___ INPUT MATERIAL

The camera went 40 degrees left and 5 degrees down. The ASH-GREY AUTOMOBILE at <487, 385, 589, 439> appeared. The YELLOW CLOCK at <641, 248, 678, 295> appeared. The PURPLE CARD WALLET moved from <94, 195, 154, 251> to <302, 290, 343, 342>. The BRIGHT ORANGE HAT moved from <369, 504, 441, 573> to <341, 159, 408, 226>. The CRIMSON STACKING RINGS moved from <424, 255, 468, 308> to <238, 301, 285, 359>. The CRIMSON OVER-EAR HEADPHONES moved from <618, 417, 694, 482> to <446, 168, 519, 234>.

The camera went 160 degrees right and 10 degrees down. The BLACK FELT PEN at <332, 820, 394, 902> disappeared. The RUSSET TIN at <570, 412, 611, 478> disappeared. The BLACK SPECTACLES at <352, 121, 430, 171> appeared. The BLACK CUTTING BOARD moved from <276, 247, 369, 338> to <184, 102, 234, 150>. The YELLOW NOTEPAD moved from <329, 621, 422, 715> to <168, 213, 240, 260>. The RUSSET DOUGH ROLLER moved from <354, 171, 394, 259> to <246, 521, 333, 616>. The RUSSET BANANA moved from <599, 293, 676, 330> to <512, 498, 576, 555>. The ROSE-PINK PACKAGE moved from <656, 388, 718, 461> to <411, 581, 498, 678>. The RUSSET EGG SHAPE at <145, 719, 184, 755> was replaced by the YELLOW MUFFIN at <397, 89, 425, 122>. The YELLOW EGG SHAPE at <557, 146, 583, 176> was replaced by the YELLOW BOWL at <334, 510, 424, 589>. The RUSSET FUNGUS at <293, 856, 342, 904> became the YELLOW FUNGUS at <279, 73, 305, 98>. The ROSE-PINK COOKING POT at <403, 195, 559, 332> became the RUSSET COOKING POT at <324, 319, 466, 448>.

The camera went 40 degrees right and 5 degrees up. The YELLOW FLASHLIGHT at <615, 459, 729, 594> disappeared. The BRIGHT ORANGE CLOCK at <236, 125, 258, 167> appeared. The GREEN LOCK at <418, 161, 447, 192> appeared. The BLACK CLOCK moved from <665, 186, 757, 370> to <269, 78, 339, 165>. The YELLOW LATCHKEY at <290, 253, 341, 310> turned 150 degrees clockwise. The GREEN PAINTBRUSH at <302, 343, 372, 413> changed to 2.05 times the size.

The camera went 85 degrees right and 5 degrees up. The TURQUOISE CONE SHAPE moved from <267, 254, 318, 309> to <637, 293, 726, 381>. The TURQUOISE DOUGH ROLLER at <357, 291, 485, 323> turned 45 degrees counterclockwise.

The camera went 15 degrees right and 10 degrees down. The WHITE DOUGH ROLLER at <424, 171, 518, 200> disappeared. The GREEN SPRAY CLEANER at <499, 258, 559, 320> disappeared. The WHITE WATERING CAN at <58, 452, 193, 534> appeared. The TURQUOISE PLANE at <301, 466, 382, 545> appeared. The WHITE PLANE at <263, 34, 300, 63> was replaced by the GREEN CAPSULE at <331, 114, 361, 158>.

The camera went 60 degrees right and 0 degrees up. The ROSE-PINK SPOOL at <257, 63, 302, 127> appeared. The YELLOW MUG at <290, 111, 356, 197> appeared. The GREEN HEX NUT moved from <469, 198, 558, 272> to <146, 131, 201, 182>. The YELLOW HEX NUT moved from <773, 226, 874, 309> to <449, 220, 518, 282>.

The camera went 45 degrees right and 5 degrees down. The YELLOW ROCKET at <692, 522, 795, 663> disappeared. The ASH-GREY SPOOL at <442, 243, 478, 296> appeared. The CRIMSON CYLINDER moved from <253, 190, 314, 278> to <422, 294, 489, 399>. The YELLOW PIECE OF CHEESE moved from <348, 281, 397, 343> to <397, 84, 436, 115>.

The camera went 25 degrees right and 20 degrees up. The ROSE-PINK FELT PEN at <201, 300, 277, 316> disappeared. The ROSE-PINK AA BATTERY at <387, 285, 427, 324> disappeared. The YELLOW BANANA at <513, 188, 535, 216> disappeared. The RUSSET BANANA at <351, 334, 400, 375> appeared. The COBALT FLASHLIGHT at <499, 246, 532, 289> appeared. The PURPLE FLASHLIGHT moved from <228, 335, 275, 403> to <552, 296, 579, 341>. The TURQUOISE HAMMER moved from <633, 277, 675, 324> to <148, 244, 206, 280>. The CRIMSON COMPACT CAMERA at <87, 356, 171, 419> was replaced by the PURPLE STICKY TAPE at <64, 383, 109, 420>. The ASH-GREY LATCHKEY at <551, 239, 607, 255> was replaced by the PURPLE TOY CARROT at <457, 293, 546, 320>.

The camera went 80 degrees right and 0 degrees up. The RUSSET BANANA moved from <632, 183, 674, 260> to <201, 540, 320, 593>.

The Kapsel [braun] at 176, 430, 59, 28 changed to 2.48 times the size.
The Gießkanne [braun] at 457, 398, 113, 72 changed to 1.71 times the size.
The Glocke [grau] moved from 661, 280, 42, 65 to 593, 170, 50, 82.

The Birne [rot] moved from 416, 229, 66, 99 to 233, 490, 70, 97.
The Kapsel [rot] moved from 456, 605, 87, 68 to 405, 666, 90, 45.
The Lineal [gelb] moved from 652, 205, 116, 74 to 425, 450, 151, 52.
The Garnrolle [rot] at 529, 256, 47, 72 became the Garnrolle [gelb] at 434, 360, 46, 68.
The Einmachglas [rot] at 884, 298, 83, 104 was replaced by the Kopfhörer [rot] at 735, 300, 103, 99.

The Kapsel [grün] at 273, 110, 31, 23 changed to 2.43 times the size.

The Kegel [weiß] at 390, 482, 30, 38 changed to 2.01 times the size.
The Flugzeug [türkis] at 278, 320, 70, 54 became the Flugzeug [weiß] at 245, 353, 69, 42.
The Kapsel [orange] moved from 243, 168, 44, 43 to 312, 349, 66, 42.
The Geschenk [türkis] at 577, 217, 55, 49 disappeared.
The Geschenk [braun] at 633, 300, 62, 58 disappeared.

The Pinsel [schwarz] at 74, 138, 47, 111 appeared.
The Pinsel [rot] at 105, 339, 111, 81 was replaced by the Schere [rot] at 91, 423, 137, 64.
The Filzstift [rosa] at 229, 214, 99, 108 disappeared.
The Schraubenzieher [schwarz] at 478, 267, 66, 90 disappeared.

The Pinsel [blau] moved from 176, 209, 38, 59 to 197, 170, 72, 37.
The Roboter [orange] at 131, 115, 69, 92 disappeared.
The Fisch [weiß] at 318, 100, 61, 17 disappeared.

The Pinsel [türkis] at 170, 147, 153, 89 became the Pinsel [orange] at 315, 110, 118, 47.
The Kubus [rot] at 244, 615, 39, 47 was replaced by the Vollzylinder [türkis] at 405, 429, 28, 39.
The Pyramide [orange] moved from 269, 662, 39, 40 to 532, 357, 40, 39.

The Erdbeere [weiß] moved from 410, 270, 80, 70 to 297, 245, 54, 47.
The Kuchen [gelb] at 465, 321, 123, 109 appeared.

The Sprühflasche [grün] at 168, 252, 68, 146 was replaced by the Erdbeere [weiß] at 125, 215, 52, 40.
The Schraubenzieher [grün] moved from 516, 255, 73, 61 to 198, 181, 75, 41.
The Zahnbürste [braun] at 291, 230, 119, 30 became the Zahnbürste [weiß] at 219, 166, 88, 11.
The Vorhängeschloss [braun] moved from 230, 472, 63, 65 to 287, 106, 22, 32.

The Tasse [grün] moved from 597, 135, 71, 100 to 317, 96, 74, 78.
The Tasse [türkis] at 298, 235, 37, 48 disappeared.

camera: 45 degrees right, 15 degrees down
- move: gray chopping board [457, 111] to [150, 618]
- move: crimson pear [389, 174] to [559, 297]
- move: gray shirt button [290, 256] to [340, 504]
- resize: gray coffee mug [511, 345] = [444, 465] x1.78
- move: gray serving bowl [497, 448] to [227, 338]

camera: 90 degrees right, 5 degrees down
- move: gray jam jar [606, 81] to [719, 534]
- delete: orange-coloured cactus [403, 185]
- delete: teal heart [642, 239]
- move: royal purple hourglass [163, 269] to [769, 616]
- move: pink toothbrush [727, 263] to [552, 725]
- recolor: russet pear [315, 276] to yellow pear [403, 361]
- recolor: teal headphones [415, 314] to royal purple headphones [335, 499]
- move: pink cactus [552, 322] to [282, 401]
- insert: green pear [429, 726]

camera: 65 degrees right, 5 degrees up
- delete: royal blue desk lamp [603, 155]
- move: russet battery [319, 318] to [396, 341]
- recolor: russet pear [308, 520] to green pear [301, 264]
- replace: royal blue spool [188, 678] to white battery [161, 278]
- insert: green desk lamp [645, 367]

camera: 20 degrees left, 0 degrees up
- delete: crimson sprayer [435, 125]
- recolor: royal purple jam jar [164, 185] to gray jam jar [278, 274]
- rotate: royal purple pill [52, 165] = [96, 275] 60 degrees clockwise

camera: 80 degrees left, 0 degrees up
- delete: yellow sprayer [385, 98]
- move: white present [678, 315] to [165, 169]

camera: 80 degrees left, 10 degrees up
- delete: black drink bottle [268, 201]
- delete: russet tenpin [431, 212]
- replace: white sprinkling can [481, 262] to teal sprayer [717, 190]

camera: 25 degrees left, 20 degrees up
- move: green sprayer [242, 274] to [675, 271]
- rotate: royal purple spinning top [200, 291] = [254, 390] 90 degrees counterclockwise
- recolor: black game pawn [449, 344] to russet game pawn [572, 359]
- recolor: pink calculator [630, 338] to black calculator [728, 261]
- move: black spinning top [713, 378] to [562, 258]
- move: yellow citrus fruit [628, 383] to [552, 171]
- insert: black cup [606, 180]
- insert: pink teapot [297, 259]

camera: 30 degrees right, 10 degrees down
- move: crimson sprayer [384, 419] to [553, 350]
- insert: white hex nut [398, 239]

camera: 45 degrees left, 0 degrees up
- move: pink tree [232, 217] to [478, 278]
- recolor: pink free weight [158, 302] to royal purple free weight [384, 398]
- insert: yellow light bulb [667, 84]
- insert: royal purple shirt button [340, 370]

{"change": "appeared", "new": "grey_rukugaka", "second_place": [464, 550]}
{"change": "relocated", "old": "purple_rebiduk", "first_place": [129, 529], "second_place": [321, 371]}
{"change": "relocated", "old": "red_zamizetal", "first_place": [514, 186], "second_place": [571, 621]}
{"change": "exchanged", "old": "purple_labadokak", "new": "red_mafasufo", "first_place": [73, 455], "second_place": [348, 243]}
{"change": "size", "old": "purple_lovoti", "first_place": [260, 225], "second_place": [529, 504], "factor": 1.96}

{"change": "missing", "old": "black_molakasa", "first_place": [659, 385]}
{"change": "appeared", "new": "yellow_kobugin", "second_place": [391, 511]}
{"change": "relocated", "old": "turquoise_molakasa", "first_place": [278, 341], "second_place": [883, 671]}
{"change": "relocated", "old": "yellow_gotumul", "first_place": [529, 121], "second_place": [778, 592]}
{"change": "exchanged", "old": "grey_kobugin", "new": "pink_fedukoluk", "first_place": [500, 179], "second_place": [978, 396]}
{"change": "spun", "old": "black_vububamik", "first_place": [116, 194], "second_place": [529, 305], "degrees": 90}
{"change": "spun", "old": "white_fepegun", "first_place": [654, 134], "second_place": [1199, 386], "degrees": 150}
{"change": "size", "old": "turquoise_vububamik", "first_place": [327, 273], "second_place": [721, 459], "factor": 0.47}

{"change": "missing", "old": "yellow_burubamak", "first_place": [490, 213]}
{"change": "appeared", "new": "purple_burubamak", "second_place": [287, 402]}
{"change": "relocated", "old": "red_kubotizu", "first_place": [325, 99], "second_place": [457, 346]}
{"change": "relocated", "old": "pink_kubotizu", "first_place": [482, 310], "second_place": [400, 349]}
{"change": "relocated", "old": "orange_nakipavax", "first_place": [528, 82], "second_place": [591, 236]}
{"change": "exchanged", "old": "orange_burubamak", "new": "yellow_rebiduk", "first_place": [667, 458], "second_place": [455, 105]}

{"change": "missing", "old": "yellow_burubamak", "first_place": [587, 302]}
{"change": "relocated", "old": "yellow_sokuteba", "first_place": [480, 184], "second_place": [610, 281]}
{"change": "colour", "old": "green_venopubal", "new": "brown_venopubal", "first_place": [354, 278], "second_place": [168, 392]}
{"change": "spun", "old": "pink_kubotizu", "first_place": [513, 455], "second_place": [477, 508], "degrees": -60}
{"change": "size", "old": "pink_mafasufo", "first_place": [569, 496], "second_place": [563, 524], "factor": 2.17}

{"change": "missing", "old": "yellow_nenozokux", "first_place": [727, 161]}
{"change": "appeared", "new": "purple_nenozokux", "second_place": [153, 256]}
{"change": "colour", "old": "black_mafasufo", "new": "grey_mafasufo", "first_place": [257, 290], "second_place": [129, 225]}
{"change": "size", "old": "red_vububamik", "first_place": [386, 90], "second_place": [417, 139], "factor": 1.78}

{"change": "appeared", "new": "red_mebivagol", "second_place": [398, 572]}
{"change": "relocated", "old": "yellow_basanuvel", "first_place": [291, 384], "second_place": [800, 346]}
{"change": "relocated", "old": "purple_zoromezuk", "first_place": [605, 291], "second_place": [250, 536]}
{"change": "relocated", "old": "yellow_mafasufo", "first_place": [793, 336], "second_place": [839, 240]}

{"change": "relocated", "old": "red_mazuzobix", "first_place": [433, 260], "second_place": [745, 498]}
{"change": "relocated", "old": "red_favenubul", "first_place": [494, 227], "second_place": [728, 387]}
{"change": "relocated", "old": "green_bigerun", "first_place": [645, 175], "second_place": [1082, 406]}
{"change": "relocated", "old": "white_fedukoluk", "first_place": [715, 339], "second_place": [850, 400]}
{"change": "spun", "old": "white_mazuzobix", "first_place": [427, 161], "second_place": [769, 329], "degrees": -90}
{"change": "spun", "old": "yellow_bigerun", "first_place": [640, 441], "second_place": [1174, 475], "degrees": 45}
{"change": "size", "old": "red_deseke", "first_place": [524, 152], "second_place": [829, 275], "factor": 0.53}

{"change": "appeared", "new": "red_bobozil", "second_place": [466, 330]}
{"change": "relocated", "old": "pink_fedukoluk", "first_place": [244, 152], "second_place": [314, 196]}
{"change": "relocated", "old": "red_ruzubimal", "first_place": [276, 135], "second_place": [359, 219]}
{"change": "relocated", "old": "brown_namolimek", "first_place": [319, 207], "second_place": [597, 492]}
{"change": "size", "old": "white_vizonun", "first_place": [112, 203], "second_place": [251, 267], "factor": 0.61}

______

§ WORK TO BE COMPLETED: Retype word for word everything in the listing above from the line that holds "- move: crimson pear [389, 174] to [559, 297]" down to the line that holds "- resize: gray". Keep both end lines and leave out the rest.

§ ANSWER TO THIS EXERCISE:
- move: crimson pear [389, 174] to [559, 297]
- move: gray shirt button [290, 256] to [340, 504]
- resize: gray coffee mug [511, 345] = [444, 465] x1.78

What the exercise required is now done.